__How to complete this task__.
Only the lines that hold "DGND" should be in the answer, each copied from the data below.

__Detected change data__.
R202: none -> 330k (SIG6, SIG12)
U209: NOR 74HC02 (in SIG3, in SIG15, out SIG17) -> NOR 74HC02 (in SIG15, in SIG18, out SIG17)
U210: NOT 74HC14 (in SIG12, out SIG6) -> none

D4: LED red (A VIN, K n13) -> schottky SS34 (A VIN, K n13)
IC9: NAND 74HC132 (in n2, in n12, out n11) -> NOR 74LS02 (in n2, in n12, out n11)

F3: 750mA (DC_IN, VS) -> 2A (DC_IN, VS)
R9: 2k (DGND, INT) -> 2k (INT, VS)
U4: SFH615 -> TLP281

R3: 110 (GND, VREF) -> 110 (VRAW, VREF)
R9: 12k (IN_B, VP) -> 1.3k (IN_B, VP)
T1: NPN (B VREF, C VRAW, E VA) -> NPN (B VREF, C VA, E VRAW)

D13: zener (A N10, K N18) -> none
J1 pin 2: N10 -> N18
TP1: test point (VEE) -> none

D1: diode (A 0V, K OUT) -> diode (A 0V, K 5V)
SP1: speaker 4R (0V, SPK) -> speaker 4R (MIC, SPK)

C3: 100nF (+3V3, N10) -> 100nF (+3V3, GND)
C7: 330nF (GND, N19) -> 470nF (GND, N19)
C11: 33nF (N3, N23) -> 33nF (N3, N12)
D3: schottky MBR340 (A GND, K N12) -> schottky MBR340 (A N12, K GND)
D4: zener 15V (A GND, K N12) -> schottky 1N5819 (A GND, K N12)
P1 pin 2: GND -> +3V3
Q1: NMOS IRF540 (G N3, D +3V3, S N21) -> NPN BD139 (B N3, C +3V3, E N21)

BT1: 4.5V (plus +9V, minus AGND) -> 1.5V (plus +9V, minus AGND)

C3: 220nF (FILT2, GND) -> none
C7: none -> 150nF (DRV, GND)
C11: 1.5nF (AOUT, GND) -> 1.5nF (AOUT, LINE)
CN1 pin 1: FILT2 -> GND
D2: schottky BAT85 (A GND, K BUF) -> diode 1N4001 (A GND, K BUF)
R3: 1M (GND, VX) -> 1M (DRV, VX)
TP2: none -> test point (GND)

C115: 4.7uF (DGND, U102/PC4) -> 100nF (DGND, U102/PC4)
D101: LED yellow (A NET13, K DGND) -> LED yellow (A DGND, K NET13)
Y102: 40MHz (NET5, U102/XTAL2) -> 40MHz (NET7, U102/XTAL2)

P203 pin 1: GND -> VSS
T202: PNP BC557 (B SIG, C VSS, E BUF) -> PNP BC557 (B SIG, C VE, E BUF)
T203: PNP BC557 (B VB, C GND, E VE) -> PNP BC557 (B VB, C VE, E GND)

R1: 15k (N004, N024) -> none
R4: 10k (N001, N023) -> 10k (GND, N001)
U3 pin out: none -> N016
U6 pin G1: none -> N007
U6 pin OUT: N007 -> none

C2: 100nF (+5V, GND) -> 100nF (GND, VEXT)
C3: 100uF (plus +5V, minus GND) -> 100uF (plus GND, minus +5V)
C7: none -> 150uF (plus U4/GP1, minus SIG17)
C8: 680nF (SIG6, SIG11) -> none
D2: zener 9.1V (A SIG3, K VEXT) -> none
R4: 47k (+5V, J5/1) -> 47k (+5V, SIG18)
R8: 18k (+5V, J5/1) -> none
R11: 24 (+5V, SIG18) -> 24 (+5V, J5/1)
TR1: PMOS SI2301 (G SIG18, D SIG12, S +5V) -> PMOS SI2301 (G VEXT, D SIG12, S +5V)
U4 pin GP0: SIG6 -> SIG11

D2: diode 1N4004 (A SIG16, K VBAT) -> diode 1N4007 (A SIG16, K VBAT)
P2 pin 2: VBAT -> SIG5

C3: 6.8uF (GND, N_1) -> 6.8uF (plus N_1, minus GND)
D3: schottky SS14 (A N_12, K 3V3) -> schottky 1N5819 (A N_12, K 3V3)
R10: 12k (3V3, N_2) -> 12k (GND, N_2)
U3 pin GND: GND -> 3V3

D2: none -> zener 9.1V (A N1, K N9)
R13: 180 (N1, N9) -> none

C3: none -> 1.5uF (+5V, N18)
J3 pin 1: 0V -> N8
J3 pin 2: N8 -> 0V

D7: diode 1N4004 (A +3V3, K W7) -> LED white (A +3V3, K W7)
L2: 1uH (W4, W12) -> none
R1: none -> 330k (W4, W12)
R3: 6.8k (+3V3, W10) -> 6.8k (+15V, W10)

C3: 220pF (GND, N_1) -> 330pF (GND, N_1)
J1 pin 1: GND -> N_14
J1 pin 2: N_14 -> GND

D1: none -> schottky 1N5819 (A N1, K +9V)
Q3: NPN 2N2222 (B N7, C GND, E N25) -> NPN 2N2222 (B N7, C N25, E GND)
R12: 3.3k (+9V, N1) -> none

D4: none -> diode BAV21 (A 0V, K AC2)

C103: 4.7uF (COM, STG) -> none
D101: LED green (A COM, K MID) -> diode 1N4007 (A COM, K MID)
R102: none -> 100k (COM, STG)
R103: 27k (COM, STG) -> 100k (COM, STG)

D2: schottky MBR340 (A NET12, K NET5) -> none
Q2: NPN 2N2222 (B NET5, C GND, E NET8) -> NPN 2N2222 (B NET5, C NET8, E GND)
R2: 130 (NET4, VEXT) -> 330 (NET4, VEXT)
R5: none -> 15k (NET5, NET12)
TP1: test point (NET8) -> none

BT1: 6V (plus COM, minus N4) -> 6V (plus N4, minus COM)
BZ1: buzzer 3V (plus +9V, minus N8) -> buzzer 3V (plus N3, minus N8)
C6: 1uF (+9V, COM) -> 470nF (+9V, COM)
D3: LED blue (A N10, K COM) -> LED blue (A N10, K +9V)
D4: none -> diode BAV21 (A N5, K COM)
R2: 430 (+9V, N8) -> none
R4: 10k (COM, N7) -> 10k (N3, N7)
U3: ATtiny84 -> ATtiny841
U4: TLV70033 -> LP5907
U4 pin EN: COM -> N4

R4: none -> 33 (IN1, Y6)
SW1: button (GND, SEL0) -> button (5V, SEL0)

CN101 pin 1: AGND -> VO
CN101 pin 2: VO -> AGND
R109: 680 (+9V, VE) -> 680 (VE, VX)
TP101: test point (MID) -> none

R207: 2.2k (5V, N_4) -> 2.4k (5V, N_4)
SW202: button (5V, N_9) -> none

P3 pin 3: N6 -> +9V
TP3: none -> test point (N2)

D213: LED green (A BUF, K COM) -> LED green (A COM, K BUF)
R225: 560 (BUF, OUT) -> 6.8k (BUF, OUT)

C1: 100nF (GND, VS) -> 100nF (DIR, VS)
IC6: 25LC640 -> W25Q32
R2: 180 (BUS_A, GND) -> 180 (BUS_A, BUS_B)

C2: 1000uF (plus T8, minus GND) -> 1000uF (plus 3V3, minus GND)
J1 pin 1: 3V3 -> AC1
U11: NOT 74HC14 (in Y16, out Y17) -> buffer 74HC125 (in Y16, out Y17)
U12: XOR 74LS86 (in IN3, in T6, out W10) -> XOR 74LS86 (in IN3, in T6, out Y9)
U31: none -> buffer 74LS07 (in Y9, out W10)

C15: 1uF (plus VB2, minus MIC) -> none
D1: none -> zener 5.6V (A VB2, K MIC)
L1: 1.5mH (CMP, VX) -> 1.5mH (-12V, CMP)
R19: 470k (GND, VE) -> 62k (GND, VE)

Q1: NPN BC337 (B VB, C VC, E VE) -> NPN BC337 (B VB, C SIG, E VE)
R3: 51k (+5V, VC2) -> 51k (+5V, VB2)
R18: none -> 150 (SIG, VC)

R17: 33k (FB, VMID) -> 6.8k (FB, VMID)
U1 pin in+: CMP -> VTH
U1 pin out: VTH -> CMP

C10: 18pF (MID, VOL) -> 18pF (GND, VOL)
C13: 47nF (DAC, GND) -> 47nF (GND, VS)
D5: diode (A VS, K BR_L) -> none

__Answer section__.
R9: 2k (DGND, INT) -> 2k (INT, VS)
C115: 4.7uF (DGND, U102/PC4) -> 100nF (DGND, U102/PC4)
D101: LED yellow (A NET13, K DGND) -> LED yellow (A DGND, K NET13)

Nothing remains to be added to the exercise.